Data for this task –
━━━

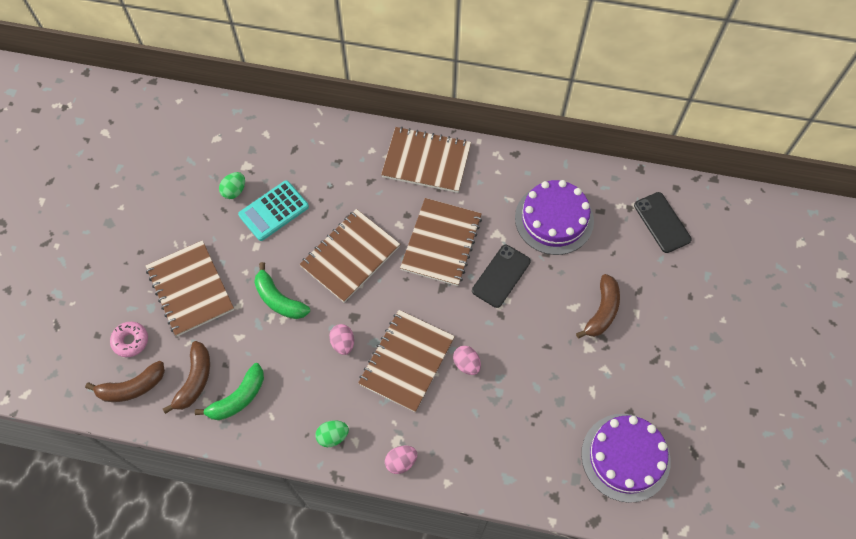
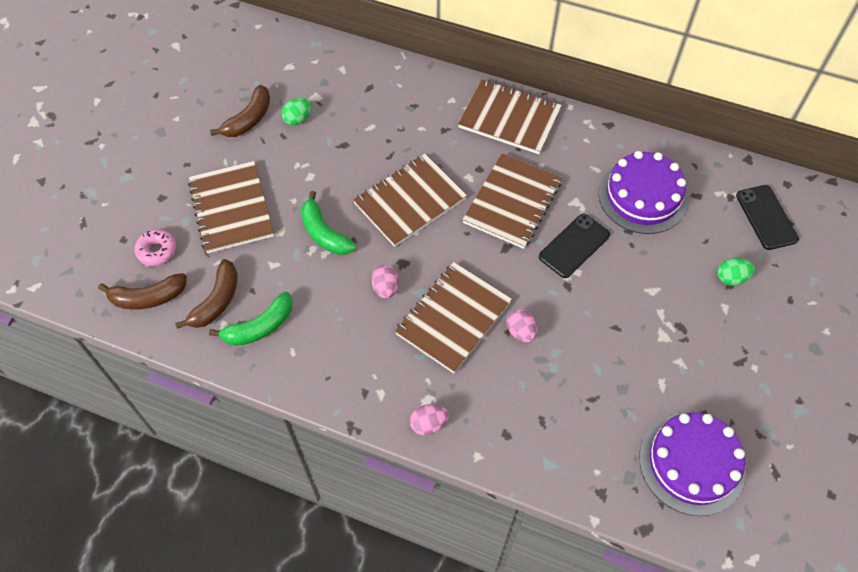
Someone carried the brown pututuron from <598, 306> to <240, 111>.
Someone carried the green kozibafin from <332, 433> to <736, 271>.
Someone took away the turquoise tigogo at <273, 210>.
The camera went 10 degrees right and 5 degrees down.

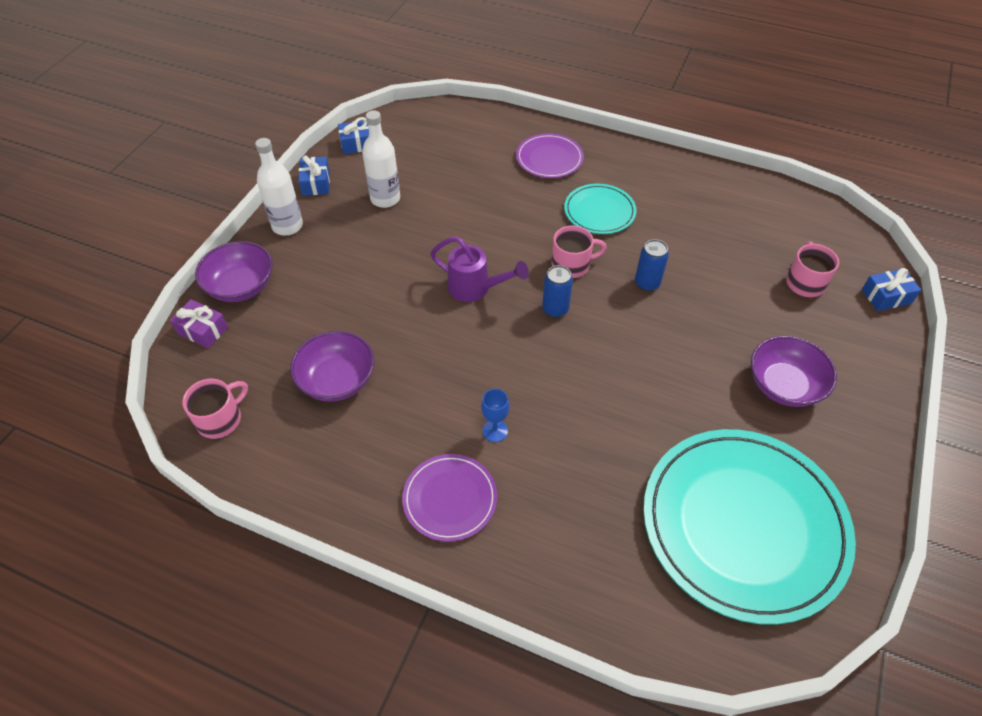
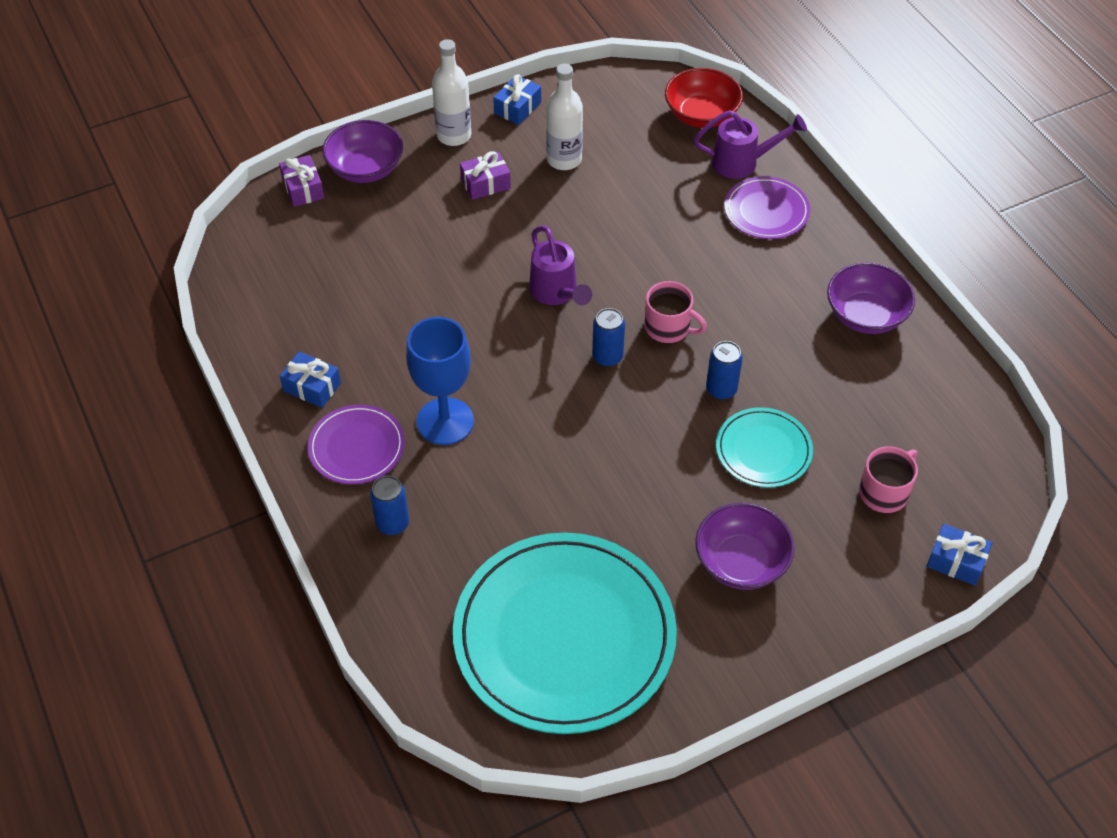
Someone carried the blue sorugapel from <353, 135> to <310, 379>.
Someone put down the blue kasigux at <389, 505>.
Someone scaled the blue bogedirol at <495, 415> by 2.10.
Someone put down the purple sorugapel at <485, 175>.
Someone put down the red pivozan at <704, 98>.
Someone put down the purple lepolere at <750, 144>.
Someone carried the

━━━

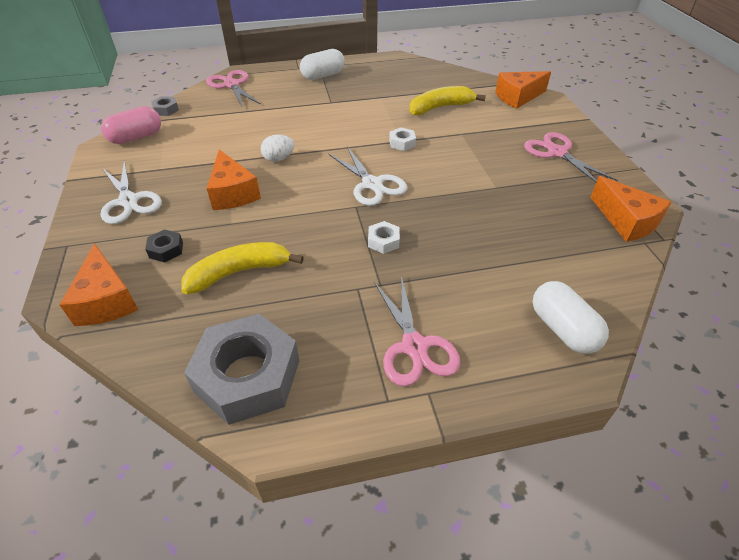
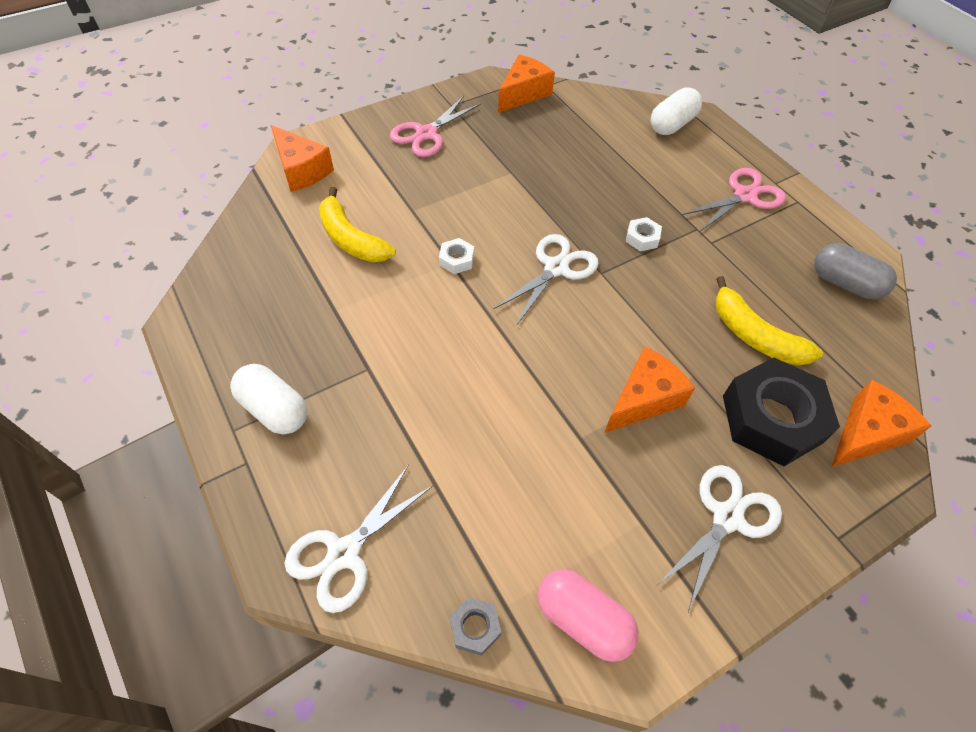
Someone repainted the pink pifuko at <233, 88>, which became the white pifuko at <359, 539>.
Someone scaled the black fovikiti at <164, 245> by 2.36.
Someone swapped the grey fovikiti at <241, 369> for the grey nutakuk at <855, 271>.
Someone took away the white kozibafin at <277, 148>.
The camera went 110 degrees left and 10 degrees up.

━━━

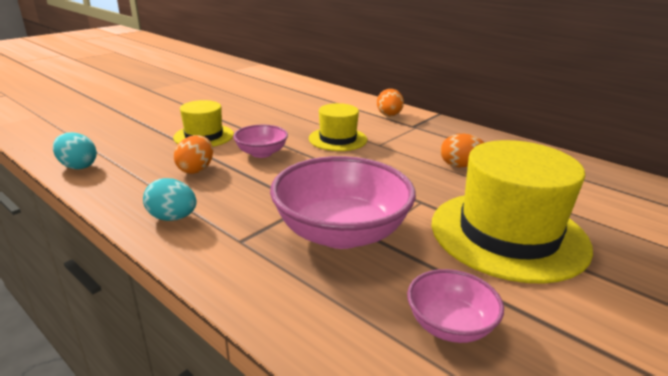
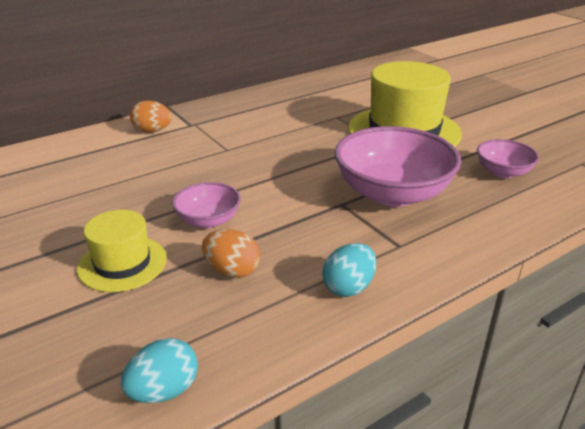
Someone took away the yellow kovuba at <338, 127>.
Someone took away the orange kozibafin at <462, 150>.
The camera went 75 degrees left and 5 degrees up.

━━━

Your instructions –
Take the records above and return, word for word, only the lines that fall from the line with "Someone carried the green" to the line with "Someone took away the turquoise", both of them included.

Solved problem –
Someone carried the green kozibafin from <332, 433> to <736, 271>.
Someone took away the turquoise tigogo at <273, 210>.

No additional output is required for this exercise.